> What the task asks
With no omissions, write out every record given below.

*** Opening of Data for analysis ***

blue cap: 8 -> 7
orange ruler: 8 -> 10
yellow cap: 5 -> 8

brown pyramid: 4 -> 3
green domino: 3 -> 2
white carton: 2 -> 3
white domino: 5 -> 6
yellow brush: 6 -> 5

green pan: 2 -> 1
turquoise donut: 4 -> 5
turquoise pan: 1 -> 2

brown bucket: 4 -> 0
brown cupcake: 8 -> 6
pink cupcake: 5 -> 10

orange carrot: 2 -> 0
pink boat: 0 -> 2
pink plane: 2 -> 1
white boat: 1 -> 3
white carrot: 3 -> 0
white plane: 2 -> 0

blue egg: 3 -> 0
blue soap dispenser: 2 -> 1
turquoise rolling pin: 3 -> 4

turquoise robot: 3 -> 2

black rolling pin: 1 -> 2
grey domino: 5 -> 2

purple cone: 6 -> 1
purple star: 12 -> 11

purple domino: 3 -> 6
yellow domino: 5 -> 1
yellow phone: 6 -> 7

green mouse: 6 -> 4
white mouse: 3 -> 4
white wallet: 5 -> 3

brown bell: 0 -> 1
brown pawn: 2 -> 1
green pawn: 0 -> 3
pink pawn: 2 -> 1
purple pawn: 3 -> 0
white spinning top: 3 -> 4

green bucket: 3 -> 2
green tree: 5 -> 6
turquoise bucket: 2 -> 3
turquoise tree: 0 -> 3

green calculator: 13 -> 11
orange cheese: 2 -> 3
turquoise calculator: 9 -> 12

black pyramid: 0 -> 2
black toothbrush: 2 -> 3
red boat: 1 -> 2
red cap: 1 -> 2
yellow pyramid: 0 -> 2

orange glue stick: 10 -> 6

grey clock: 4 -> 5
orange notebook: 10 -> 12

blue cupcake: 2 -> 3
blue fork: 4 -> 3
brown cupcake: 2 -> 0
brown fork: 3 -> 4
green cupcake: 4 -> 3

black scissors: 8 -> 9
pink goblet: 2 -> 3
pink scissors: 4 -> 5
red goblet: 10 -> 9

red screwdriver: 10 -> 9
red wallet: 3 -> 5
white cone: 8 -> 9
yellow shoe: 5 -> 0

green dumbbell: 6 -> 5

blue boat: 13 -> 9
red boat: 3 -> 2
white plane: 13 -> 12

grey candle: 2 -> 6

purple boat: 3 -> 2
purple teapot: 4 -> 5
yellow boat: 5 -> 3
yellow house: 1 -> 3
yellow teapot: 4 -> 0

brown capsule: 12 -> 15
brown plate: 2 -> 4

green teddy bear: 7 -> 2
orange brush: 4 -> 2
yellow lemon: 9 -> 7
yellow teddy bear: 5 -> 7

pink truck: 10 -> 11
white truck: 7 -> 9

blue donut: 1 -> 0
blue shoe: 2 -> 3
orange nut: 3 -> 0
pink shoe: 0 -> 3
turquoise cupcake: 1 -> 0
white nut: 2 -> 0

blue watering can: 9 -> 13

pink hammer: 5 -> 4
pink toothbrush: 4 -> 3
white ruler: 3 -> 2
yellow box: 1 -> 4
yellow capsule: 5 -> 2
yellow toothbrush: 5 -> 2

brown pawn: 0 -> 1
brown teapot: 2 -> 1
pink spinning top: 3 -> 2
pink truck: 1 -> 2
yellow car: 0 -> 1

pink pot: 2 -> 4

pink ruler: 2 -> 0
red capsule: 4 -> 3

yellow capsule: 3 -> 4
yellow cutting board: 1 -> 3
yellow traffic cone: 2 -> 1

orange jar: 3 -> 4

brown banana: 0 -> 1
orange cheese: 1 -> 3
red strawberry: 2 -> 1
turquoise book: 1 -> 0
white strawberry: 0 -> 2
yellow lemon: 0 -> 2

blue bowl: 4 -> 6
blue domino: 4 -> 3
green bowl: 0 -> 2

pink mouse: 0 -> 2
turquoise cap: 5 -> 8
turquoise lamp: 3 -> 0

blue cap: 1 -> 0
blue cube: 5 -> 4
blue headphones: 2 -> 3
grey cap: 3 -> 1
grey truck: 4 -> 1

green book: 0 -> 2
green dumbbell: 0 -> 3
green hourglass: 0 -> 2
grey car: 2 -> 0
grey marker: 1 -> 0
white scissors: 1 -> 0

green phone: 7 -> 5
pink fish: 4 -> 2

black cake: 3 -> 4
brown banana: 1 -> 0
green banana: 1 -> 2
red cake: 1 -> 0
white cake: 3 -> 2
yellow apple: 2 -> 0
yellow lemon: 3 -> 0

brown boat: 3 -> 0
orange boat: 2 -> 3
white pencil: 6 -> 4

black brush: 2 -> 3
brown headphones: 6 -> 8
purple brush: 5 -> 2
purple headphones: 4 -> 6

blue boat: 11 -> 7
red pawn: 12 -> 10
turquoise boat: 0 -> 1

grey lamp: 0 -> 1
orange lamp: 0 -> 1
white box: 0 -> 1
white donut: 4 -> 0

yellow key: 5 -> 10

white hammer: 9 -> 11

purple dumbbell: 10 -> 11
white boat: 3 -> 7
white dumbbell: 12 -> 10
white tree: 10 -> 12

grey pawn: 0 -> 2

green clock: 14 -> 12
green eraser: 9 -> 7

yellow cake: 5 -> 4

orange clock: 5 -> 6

*** Close of Data for analysis ***

> Result of this task
blue cap: 8 -> 7
orange ruler: 8 -> 10
yellow cap: 5 -> 8

brown pyramid: 4 -> 3
green domino: 3 -> 2
white carton: 2 -> 3
white domino: 5 -> 6
yellow brush: 6 -> 5

green pan: 2 -> 1
turquoise donut: 4 -> 5
turquoise pan: 1 -> 2

brown bucket: 4 -> 0
brown cupcake: 8 -> 6
pink cupcake: 5 -> 10

orange carrot: 2 -> 0
pink boat: 0 -> 2
pink plane: 2 -> 1
white boat: 1 -> 3
white carrot: 3 -> 0
white plane: 2 -> 0

blue egg: 3 -> 0
blue soap dispenser: 2 -> 1
turquoise rolling pin: 3 -> 4

turquoise robot: 3 -> 2

black rolling pin: 1 -> 2
grey domino: 5 -> 2

purple cone: 6 -> 1
purple star: 12 -> 11

purple domino: 3 -> 6
yellow domino: 5 -> 1
yellow phone: 6 -> 7

green mouse: 6 -> 4
white mouse: 3 -> 4
white wallet: 5 -> 3

brown bell: 0 -> 1
brown pawn: 2 -> 1
green pawn: 0 -> 3
pink pawn: 2 -> 1
purple pawn: 3 -> 0
white spinning top: 3 -> 4

green bucket: 3 -> 2
green tree: 5 -> 6
turquoise bucket: 2 -> 3
turquoise tree: 0 -> 3

green calculator: 13 -> 11
orange cheese: 2 -> 3
turquoise calculator: 9 -> 12

black pyramid: 0 -> 2
black toothbrush: 2 -> 3
red boat: 1 -> 2
red cap: 1 -> 2
yellow pyramid: 0 -> 2

orange glue stick: 10 -> 6

grey clock: 4 -> 5
orange notebook: 10 -> 12

blue cupcake: 2 -> 3
blue fork: 4 -> 3
brown cupcake: 2 -> 0
brown fork: 3 -> 4
green cupcake: 4 -> 3

black scissors: 8 -> 9
pink goblet: 2 -> 3
pink scissors: 4 -> 5
red goblet: 10 -> 9

red screwdriver: 10 -> 9
red wallet: 3 -> 5
white cone: 8 -> 9
yellow shoe: 5 -> 0

green dumbbell: 6 -> 5

blue boat: 13 -> 9
red boat: 3 -> 2
white plane: 13 -> 12

grey candle: 2 -> 6

purple boat: 3 -> 2
purple teapot: 4 -> 5
yellow boat: 5 -> 3
yellow house: 1 -> 3
yellow teapot: 4 -> 0

brown capsule: 12 -> 15
brown plate: 2 -> 4

green teddy bear: 7 -> 2
orange brush: 4 -> 2
yellow lemon: 9 -> 7
yellow teddy bear: 5 -> 7

pink truck: 10 -> 11
white truck: 7 -> 9

blue donut: 1 -> 0
blue shoe: 2 -> 3
orange nut: 3 -> 0
pink shoe: 0 -> 3
turquoise cupcake: 1 -> 0
white nut: 2 -> 0

blue watering can: 9 -> 13

pink hammer: 5 -> 4
pink toothbrush: 4 -> 3
white ruler: 3 -> 2
yellow box: 1 -> 4
yellow capsule: 5 -> 2
yellow toothbrush: 5 -> 2

brown pawn: 0 -> 1
brown teapot: 2 -> 1
pink spinning top: 3 -> 2
pink truck: 1 -> 2
yellow car: 0 -> 1

pink pot: 2 -> 4

pink ruler: 2 -> 0
red capsule: 4 -> 3

yellow capsule: 3 -> 4
yellow cutting board: 1 -> 3
yellow traffic cone: 2 -> 1

orange jar: 3 -> 4

brown banana: 0 -> 1
orange cheese: 1 -> 3
red strawberry: 2 -> 1
turquoise book: 1 -> 0
white strawberry: 0 -> 2
yellow lemon: 0 -> 2

blue bowl: 4 -> 6
blue domino: 4 -> 3
green bowl: 0 -> 2

pink mouse: 0 -> 2
turquoise cap: 5 -> 8
turquoise lamp: 3 -> 0

blue cap: 1 -> 0
blue cube: 5 -> 4
blue headphones: 2 -> 3
grey cap: 3 -> 1
grey truck: 4 -> 1

green book: 0 -> 2
green dumbbell: 0 -> 3
green hourglass: 0 -> 2
grey car: 2 -> 0
grey marker: 1 -> 0
white scissors: 1 -> 0

green phone: 7 -> 5
pink fish: 4 -> 2

black cake: 3 -> 4
brown banana: 1 -> 0
green banana: 1 -> 2
red cake: 1 -> 0
white cake: 3 -> 2
yellow apple: 2 -> 0
yellow lemon: 3 -> 0

brown boat: 3 -> 0
orange boat: 2 -> 3
white pencil: 6 -> 4

black brush: 2 -> 3
brown headphones: 6 -> 8
purple brush: 5 -> 2
purple headphones: 4 -> 6

blue boat: 11 -> 7
red pawn: 12 -> 10
turquoise boat: 0 -> 1

grey lamp: 0 -> 1
orange lamp: 0 -> 1
white box: 0 -> 1
white donut: 4 -> 0

yellow key: 5 -> 10

white hammer: 9 -> 11

purple dumbbell: 10 -> 11
white boat: 3 -> 7
white dumbbell: 12 -> 10
white tree: 10 -> 12

grey pawn: 0 -> 2

green clock: 14 -> 12
green eraser: 9 -> 7

yellow cake: 5 -> 4

orange clock: 5 -> 6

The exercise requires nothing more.